Work item ▸
The answer must be every line of the data that holds the word "rosa".

Top of Provided entries

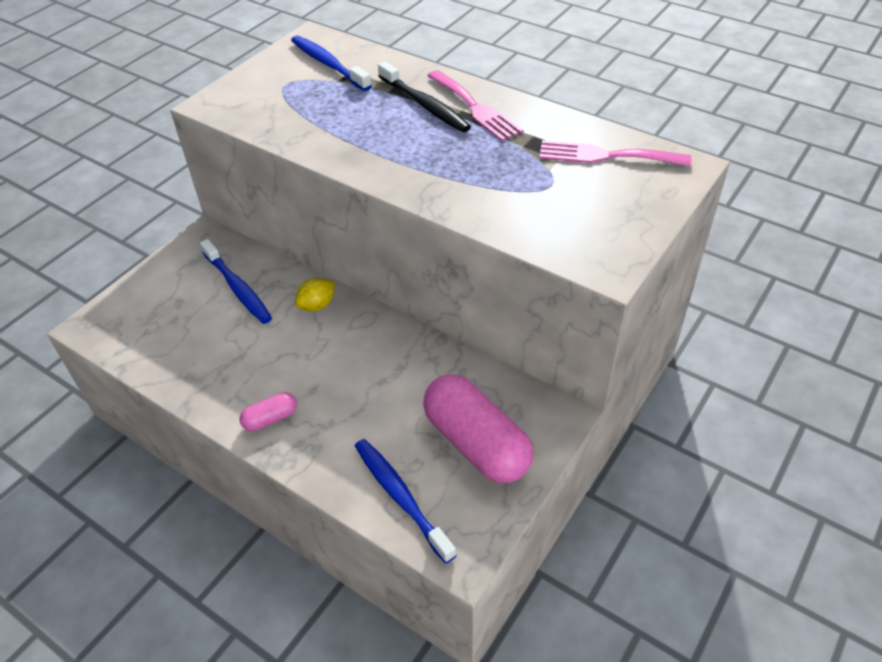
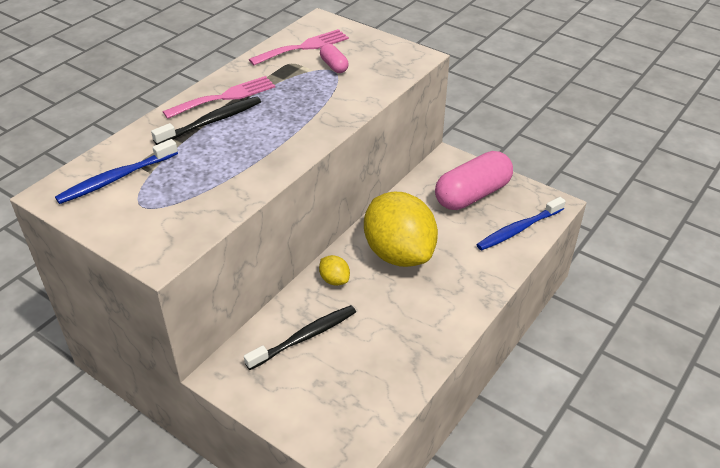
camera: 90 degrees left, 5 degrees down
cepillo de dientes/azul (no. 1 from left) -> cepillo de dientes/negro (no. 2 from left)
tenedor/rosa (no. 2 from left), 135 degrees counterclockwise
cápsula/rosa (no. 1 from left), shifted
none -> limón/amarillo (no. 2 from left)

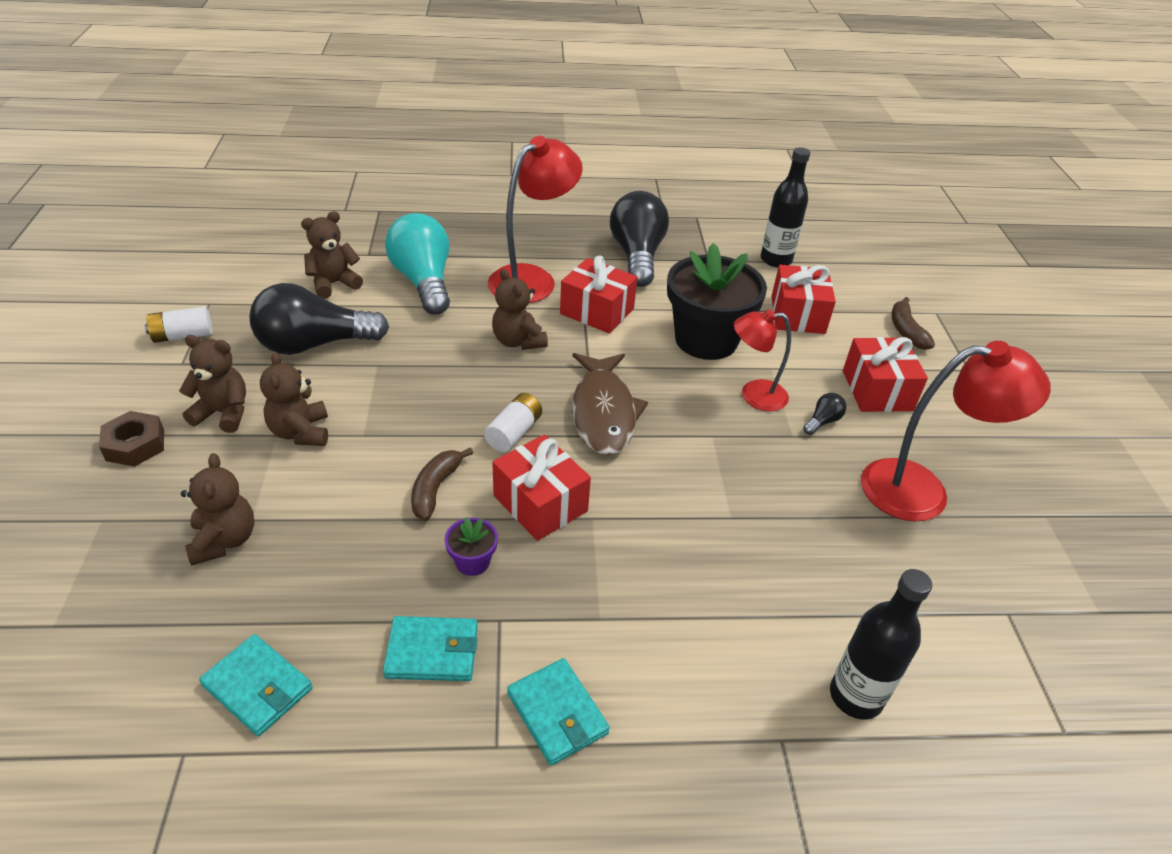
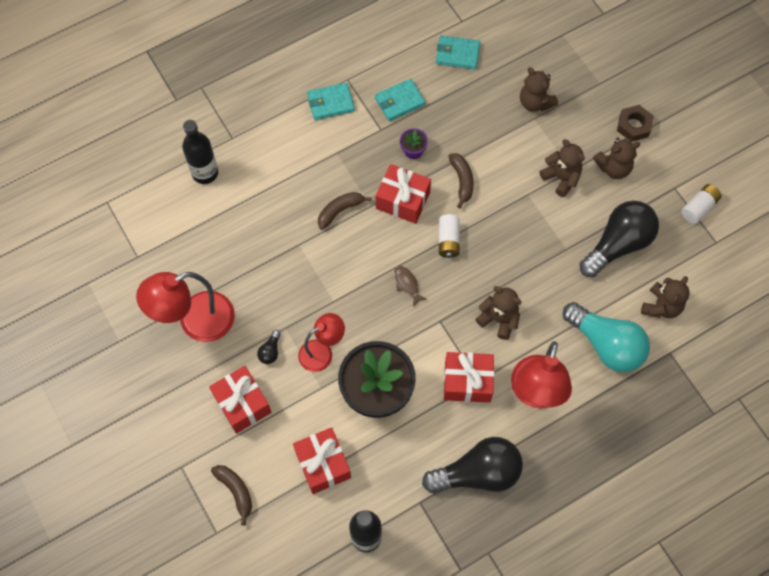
camera: 155 degrees right, 25 degrees up
cartera/turquesa (no. 3 from left in the first image) -> cartera/turquesa (no. 1 from left), 45 degrees counterclockwise
none -> plátano/marrón (no. 2 from left)
pez/marrón, x0.44
bombilla/negro (no. 2 from left), 75 degrees counterclockwise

Bottom of Provided entries

Response ▸
tenedor/rosa (no. 2 from left), 135 degrees counterclockwise
cápsula/rosa (no. 1 from left), shifted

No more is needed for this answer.